→ DESCRIPTION OF THE TASK:
Please give back, word for word, each line from the start of the entries through the one in which "JP101 pin 2: GND -> OUT" is found.

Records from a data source
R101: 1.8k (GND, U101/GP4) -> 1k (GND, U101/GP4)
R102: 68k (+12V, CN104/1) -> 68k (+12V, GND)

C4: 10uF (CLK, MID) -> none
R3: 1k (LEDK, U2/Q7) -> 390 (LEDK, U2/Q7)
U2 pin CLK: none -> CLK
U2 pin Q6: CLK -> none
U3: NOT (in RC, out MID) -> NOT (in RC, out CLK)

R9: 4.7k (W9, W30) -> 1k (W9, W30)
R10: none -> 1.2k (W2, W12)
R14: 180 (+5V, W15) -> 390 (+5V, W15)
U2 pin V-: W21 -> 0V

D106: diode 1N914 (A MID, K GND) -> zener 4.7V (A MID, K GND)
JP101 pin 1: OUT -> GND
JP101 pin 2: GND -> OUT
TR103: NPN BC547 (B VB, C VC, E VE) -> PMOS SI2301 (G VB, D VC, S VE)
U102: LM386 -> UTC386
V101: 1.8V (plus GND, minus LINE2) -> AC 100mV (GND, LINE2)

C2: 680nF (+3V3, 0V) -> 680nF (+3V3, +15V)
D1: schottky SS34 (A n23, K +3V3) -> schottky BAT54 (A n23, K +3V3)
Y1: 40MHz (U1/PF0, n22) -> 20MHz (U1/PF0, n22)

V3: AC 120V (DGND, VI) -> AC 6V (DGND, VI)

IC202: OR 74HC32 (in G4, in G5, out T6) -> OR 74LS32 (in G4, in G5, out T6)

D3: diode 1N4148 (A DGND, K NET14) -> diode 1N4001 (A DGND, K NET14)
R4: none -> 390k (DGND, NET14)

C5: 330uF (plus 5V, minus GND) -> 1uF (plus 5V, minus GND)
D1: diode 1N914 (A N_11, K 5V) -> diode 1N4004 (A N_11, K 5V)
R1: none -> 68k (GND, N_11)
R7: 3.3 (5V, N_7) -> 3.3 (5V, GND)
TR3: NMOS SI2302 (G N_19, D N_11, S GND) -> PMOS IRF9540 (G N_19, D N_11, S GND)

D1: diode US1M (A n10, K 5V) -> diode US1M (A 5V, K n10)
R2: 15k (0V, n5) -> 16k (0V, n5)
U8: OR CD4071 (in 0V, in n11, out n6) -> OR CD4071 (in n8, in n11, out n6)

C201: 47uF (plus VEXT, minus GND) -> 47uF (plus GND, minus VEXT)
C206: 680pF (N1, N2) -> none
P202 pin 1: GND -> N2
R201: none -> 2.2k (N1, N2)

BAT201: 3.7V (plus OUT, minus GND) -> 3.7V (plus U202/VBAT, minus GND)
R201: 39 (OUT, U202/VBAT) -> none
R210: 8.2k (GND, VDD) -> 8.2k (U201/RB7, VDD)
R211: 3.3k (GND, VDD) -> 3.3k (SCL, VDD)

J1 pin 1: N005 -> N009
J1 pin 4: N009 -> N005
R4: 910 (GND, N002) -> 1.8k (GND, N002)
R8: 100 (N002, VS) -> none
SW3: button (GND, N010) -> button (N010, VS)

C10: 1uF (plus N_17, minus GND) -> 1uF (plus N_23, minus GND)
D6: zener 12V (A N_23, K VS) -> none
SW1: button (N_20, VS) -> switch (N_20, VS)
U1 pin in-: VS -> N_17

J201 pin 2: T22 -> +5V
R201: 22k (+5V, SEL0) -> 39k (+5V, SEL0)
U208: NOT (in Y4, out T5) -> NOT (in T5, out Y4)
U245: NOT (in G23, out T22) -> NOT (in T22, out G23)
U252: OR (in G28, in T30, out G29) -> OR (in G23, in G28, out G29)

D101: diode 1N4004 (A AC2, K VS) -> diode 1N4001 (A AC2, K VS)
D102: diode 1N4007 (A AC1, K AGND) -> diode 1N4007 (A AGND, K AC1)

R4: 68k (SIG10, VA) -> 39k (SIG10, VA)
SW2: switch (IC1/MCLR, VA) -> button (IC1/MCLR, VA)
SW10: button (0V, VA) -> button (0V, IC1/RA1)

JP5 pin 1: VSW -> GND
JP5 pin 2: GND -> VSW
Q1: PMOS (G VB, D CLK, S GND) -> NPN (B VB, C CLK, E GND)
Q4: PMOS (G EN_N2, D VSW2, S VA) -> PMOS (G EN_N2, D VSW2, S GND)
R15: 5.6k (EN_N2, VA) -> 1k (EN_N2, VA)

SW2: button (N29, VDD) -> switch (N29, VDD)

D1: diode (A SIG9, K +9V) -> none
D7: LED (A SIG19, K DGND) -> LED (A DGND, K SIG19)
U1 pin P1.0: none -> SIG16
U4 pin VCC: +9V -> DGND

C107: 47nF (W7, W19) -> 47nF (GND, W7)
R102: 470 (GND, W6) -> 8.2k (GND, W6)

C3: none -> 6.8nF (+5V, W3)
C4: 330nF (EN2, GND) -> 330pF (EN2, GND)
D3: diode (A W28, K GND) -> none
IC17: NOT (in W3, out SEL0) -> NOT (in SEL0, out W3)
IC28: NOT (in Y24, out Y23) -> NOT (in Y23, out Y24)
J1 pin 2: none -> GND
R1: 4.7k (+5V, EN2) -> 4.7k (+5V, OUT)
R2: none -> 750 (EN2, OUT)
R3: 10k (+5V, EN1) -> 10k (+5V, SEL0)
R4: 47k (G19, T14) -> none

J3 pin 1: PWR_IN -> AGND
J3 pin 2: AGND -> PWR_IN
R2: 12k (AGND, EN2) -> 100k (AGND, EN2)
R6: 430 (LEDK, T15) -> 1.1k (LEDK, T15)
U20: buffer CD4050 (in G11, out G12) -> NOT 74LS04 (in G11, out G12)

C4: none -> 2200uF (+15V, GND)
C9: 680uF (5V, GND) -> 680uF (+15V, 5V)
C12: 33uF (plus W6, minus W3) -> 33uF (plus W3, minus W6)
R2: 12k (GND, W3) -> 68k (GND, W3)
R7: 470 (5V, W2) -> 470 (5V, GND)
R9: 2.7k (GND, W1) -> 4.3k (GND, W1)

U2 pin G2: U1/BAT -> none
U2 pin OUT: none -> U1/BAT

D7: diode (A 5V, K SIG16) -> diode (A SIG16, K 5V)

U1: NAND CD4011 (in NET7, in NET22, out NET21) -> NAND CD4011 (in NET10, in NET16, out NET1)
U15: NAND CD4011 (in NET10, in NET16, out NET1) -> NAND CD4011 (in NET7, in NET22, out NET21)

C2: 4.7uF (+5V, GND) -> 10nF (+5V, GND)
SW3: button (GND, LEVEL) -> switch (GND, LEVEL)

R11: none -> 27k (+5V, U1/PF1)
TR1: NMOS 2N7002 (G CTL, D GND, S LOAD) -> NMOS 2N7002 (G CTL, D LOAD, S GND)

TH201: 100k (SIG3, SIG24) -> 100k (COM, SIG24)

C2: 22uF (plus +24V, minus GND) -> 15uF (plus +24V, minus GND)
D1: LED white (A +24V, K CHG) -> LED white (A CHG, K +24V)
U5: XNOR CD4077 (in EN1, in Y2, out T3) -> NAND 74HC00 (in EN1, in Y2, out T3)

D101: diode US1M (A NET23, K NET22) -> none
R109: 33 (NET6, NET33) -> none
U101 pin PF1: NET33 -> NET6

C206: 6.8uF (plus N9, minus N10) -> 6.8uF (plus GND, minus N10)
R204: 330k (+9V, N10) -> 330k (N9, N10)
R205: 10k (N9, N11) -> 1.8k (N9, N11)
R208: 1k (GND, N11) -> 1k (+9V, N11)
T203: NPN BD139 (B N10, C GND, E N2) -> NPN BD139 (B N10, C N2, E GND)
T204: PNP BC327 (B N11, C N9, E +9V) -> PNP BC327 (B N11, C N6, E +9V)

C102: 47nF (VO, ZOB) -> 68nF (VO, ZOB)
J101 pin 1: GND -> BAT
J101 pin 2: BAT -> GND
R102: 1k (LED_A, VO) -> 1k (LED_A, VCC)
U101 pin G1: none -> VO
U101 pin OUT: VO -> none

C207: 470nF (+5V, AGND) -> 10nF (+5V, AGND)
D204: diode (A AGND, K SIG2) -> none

→ RESPONSE BELOW:
R101: 1.8k (GND, U101/GP4) -> 1k (GND, U101/GP4)
R102: 68k (+12V, CN104/1) -> 68k (+12V, GND)

C4: 10uF (CLK, MID) -> none
R3: 1k (LEDK, U2/Q7) -> 390 (LEDK, U2/Q7)
U2 pin CLK: none -> CLK
U2 pin Q6: CLK -> none
U3: NOT (in RC, out MID) -> NOT (in RC, out CLK)

R9: 4.7k (W9, W30) -> 1k (W9, W30)
R10: none -> 1.2k (W2, W12)
R14: 180 (+5V, W15) -> 390 (+5V, W15)
U2 pin V-: W21 -> 0V

D106: diode 1N914 (A MID, K GND) -> zener 4.7V (A MID, K GND)
JP101 pin 1: OUT -> GND
JP101 pin 2: GND -> OUT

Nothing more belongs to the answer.